■ Task requirements ■
Reproduce the part of the material that opens with the line containing "Yoandys Lescay (86, 124)" and closes with the last line of the material, changing "Semifinal" to "Semi-final" and leaving everything else as it is.

[START]

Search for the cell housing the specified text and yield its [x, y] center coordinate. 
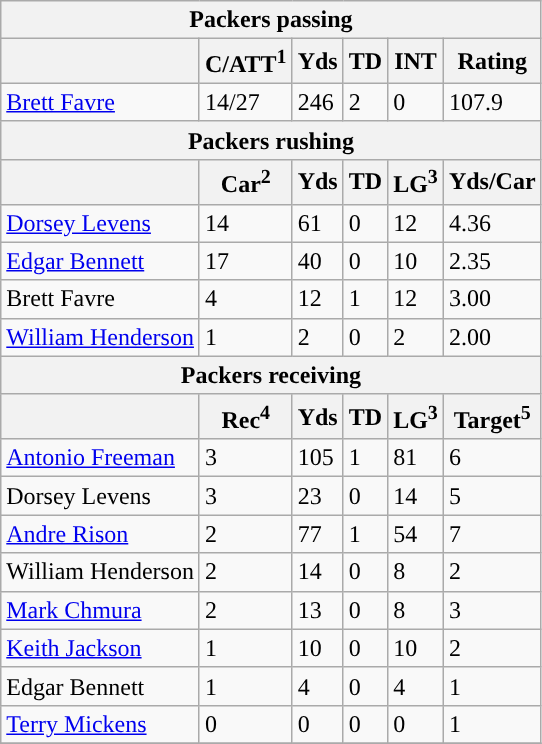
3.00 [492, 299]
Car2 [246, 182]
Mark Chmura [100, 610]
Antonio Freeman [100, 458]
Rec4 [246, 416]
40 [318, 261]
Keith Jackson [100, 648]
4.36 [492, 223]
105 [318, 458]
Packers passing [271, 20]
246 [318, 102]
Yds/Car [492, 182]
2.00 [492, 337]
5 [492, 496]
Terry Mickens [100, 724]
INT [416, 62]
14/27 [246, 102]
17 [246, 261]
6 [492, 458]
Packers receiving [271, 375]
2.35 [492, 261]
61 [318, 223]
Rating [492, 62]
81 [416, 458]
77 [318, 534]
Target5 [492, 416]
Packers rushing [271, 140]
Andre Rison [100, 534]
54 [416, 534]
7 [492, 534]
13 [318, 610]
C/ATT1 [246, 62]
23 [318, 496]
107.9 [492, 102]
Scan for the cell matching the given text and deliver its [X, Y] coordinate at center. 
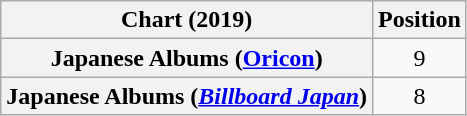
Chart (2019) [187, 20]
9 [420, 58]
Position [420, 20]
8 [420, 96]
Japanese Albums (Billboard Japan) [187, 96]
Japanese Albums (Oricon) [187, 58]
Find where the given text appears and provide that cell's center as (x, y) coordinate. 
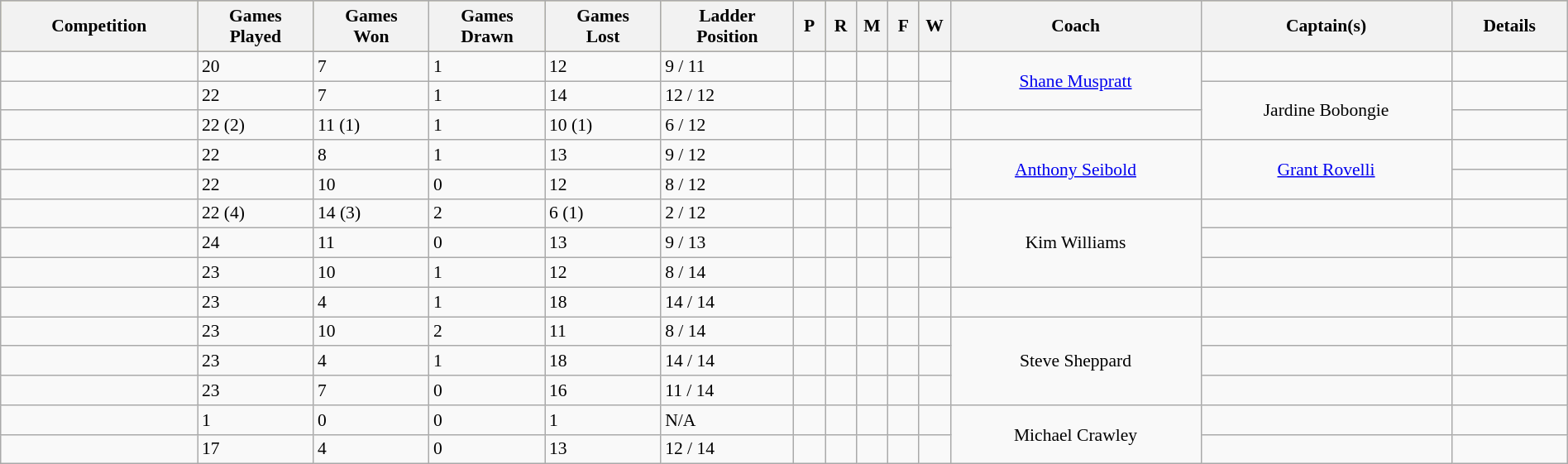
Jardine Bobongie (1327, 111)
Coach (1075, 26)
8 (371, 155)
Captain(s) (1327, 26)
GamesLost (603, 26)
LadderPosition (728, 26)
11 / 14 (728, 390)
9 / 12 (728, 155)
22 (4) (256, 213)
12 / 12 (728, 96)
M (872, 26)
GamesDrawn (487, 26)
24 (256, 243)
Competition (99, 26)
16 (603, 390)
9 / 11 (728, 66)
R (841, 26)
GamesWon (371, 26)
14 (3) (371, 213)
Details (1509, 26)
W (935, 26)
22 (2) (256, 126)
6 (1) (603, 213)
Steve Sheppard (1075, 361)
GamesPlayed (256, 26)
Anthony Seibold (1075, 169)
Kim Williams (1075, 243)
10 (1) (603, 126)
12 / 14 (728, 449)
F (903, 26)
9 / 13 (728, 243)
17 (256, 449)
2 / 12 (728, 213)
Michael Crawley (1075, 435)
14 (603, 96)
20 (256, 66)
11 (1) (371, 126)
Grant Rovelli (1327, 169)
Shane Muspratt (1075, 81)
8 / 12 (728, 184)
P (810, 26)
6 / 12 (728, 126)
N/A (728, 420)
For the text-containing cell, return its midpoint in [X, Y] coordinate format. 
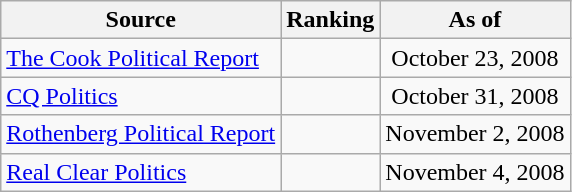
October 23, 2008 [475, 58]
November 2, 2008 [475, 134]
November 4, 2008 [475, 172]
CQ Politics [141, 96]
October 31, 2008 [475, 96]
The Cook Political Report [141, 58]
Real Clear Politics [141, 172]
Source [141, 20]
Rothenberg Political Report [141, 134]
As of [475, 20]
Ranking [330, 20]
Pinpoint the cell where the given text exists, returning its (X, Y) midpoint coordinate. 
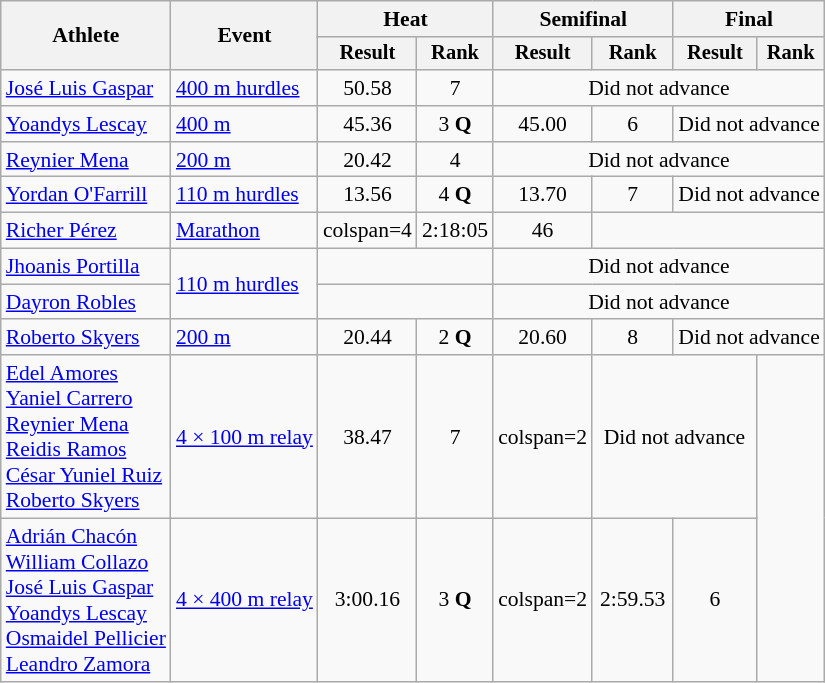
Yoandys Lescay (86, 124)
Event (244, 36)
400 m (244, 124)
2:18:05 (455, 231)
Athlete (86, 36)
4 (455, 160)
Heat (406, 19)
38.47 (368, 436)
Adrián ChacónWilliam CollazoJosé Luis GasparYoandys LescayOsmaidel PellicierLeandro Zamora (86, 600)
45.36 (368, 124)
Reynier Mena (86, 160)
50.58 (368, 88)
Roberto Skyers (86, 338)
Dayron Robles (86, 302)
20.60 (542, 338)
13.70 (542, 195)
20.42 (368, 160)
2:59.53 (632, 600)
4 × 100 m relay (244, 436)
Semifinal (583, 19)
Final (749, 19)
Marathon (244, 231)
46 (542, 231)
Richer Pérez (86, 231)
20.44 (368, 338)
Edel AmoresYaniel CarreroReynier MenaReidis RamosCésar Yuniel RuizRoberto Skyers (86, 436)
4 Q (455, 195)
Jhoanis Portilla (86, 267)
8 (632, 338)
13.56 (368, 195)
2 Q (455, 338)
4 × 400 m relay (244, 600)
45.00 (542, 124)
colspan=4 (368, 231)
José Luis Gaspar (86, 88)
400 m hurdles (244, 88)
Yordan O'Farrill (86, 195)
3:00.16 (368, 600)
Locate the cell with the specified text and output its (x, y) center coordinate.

[END]

■ The answer ■
Yoandys Lescay (86, 124)
Event (244, 36)
400 m (244, 124)
2:18:05 (455, 231)
Athlete (86, 36)
4 (455, 160)
Heat (406, 19)
38.47 (368, 436)
Adrián ChacónWilliam CollazoJosé Luis GasparYoandys LescayOsmaidel PellicierLeandro Zamora (86, 600)
45.36 (368, 124)
Reynier Mena (86, 160)
50.58 (368, 88)
Roberto Skyers (86, 338)
Dayron Robles (86, 302)
20.60 (542, 338)
13.70 (542, 195)
20.42 (368, 160)
2:59.53 (632, 600)
4 × 100 m relay (244, 436)
Semi-final (583, 19)
Final (749, 19)
Marathon (244, 231)
46 (542, 231)
Richer Pérez (86, 231)
20.44 (368, 338)
Edel AmoresYaniel CarreroReynier MenaReidis RamosCésar Yuniel RuizRoberto Skyers (86, 436)
4 Q (455, 195)
Jhoanis Portilla (86, 267)
8 (632, 338)
13.56 (368, 195)
2 Q (455, 338)
4 × 400 m relay (244, 600)
45.00 (542, 124)
colspan=4 (368, 231)
José Luis Gaspar (86, 88)
400 m hurdles (244, 88)
Yordan O'Farrill (86, 195)
3:00.16 (368, 600)
Locate the cell with the specified text and output its (x, y) center coordinate.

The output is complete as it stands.